Give back exactly the stretch of data below from the line holding "R7: 3.3k (+24V, GND) -> none" through the line holding "D3: zener 3.3V", both ends included, and leave the remaining lines out.

▶ **Given information**
# # #

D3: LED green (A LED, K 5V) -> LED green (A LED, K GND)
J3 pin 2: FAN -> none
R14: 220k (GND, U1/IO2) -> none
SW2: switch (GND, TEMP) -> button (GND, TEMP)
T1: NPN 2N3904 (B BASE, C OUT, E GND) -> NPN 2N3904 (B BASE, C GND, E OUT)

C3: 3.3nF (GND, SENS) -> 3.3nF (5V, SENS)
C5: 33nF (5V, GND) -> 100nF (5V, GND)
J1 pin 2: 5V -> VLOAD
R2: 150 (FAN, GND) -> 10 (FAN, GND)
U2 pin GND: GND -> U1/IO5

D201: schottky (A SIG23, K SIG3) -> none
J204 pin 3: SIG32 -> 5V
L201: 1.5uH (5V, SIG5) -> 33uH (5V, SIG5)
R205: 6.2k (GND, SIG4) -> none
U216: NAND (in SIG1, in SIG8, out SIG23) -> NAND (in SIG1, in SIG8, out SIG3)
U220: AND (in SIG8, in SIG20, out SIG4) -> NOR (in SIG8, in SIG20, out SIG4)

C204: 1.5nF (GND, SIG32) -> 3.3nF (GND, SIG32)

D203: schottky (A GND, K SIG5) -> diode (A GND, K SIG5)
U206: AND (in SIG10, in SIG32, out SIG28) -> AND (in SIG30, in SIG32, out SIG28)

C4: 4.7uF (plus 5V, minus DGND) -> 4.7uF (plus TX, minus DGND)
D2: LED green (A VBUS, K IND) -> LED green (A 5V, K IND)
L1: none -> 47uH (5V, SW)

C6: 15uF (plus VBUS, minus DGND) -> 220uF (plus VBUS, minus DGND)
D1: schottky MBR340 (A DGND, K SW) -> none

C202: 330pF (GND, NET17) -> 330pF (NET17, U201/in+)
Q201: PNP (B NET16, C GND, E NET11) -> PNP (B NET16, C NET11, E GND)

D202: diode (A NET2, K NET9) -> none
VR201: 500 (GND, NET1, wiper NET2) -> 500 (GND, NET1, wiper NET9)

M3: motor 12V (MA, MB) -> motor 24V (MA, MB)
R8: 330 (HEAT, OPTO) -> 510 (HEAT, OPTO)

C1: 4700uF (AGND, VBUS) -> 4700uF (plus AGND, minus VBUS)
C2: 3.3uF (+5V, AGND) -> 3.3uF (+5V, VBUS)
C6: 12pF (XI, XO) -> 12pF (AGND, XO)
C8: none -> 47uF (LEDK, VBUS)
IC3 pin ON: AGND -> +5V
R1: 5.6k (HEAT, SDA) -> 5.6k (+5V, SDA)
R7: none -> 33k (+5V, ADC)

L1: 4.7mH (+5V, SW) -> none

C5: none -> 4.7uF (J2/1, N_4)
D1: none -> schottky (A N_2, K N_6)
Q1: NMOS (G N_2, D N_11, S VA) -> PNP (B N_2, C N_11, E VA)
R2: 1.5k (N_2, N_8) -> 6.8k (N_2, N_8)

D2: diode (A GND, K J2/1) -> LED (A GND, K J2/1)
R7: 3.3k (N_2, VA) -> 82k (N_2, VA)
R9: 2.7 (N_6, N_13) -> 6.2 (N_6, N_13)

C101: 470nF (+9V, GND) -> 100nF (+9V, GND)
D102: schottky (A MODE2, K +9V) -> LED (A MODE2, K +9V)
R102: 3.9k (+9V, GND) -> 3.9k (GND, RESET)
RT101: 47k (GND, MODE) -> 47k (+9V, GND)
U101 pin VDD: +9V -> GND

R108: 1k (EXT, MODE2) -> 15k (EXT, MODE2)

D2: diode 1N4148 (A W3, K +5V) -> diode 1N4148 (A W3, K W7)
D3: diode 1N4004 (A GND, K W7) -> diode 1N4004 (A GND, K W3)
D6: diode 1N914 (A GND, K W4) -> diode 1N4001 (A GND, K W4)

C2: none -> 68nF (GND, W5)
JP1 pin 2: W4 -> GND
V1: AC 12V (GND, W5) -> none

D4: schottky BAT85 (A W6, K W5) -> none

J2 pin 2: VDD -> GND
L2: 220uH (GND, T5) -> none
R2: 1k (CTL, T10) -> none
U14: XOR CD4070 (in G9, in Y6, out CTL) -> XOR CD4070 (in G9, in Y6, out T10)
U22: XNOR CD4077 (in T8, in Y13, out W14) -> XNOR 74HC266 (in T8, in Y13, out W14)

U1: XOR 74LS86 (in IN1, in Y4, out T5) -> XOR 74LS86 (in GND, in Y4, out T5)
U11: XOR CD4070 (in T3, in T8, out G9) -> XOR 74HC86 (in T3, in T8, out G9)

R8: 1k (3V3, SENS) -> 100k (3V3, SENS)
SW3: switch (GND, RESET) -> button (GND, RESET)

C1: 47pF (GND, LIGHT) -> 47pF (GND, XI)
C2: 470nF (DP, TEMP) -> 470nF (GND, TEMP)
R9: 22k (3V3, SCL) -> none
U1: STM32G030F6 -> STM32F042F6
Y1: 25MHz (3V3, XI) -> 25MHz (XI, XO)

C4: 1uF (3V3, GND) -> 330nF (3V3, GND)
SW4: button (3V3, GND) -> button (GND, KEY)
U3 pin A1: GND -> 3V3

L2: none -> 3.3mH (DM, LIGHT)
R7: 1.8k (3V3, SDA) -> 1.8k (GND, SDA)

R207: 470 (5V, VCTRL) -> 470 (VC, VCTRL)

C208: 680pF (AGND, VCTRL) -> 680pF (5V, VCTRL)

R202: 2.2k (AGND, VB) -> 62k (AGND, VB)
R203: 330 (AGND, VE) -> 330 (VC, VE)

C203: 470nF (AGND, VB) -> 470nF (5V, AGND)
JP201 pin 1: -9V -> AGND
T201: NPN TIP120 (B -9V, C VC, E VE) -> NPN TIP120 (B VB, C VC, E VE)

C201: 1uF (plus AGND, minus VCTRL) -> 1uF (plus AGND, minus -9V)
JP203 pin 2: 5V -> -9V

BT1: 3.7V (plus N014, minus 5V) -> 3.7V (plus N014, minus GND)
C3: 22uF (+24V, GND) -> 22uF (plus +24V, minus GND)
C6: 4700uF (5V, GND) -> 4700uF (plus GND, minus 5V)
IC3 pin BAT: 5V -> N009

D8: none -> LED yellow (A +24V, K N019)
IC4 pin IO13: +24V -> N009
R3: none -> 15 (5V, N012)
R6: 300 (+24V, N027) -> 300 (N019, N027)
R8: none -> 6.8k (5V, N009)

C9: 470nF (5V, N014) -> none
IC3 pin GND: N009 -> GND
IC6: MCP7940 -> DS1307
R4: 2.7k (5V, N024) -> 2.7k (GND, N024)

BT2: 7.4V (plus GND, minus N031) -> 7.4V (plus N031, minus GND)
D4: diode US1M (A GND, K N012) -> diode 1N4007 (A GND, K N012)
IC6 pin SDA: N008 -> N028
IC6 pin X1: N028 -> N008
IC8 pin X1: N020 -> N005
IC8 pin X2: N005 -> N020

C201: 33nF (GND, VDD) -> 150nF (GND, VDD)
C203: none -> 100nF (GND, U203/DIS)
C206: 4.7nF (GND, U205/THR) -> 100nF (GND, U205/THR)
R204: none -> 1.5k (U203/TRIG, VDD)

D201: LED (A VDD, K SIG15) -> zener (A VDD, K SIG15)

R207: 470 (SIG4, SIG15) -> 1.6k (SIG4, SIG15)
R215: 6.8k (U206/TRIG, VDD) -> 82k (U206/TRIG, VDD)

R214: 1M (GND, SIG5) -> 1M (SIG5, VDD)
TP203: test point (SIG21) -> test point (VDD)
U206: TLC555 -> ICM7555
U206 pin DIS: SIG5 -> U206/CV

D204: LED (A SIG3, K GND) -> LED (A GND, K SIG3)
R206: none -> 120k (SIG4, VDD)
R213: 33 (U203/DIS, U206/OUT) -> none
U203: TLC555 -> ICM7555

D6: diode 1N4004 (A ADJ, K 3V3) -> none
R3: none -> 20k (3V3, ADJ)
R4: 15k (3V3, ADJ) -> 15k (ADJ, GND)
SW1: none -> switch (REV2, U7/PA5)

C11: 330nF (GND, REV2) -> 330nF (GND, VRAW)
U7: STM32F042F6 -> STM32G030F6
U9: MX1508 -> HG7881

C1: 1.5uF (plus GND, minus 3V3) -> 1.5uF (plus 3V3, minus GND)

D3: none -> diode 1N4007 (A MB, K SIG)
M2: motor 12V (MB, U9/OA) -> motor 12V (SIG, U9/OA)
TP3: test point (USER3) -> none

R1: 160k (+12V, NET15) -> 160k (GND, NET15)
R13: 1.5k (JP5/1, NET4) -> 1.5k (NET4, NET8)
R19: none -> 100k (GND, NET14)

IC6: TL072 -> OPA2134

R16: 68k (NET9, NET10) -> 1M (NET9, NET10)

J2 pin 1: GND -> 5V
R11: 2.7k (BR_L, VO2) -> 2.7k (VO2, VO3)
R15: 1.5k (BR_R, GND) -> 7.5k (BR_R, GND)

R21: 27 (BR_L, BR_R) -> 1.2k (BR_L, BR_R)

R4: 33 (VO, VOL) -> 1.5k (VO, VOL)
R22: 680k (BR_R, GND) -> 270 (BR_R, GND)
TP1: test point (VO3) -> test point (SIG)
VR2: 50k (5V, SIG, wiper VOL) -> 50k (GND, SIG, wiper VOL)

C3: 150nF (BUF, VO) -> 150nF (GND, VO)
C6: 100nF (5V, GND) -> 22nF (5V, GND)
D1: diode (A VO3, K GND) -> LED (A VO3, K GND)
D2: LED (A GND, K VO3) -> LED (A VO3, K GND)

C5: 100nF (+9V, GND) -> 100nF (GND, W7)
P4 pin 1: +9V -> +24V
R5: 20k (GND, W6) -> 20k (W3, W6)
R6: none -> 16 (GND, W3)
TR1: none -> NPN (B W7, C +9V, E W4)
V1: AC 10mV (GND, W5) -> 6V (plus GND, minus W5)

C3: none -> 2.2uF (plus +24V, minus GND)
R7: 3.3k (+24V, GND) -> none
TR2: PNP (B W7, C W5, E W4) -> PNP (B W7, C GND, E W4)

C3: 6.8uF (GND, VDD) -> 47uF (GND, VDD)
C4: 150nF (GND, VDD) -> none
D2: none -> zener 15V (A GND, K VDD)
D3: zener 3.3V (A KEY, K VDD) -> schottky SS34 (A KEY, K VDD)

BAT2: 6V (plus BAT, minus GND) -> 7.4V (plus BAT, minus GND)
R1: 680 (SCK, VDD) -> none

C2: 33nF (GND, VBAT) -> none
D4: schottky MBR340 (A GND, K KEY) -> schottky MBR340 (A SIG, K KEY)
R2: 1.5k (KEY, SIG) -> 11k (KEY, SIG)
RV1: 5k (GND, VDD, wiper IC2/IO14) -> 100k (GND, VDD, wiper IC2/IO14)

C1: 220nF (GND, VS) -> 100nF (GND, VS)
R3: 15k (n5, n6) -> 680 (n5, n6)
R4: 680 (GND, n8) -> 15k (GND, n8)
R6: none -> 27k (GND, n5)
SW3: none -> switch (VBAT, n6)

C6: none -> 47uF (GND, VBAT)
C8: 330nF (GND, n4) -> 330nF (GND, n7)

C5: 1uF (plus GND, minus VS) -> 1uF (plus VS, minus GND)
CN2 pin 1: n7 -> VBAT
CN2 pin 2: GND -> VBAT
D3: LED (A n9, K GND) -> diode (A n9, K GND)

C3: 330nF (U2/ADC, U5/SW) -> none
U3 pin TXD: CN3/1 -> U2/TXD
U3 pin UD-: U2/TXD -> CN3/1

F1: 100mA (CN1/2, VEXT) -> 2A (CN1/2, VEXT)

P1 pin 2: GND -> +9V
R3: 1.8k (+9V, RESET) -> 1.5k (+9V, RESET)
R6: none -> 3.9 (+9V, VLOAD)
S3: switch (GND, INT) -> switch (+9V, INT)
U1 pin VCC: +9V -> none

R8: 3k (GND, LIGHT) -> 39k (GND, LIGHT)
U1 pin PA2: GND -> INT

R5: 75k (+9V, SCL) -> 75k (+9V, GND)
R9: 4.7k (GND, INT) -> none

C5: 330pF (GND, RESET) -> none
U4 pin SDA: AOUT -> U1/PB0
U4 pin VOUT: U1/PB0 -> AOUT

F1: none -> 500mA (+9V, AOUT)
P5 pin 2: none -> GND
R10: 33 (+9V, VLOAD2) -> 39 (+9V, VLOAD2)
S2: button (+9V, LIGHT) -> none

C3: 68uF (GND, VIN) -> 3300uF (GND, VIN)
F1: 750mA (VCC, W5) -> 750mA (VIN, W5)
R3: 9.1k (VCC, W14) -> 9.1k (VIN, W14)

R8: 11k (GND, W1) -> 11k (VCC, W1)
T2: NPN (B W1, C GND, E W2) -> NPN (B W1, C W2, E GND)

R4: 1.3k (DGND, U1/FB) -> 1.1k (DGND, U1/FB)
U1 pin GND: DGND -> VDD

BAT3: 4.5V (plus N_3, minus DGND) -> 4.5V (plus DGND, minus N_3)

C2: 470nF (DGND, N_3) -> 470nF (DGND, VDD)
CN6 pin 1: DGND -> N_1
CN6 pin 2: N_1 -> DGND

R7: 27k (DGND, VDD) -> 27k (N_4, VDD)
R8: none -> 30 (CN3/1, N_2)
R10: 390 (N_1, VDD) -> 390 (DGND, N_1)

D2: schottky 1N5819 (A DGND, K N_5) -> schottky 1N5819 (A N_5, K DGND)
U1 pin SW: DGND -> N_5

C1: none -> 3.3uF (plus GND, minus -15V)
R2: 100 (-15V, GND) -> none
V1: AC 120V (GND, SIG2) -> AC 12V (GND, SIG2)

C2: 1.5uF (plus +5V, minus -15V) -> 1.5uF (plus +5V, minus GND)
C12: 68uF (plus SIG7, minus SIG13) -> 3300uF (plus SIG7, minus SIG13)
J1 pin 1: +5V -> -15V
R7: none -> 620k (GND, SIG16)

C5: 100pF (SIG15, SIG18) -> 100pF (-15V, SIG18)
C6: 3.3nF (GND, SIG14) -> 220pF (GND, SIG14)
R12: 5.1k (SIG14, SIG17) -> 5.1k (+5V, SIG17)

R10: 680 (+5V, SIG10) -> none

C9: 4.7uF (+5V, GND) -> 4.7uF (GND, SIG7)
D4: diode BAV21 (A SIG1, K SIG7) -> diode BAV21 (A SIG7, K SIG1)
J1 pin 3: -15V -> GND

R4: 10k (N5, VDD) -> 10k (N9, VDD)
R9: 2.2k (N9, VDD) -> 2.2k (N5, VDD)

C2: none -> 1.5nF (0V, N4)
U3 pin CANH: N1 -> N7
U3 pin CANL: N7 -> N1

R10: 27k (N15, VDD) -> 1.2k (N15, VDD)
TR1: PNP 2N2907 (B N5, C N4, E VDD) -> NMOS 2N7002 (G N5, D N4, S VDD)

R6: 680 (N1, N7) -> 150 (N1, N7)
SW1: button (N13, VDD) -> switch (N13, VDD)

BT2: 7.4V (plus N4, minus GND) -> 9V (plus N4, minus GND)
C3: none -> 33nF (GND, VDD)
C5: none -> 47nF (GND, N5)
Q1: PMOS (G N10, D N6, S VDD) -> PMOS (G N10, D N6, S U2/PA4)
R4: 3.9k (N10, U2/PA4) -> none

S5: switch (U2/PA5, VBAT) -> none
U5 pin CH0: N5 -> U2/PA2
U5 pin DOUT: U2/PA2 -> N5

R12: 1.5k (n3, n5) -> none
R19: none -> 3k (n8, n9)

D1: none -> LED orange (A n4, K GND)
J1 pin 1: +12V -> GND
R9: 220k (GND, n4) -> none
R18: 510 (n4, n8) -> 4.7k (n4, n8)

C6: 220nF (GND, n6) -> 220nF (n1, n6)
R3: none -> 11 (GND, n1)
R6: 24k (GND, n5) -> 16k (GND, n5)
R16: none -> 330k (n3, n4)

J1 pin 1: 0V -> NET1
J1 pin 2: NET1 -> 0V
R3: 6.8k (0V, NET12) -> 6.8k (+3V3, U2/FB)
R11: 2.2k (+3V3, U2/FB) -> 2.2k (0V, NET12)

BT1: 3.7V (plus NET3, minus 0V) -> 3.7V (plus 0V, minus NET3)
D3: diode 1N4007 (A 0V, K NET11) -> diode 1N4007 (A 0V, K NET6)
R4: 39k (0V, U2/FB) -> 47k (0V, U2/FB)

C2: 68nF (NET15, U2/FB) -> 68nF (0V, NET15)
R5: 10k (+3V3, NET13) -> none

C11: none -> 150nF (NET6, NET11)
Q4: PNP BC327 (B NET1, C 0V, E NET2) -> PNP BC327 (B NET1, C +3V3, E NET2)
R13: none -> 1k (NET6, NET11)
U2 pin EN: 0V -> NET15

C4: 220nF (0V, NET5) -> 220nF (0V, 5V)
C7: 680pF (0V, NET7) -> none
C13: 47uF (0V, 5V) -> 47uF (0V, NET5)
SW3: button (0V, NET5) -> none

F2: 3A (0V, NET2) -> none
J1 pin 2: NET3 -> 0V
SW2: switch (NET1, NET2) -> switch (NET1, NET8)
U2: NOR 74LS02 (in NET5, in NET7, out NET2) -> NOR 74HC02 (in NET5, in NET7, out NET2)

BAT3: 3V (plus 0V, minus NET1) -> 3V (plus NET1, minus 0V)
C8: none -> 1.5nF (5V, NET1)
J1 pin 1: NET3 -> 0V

# # #

▶ **Solved exercise**
R7: 3.3k (+24V, GND) -> none
TR2: PNP (B W7, C W5, E W4) -> PNP (B W7, C GND, E W4)

C3: 6.8uF (GND, VDD) -> 47uF (GND, VDD)
C4: 150nF (GND, VDD) -> none
D2: none -> zener 15V (A GND, K VDD)
D3: zener 3.3V (A KEY, K VDD) -> schottky SS34 (A KEY, K VDD)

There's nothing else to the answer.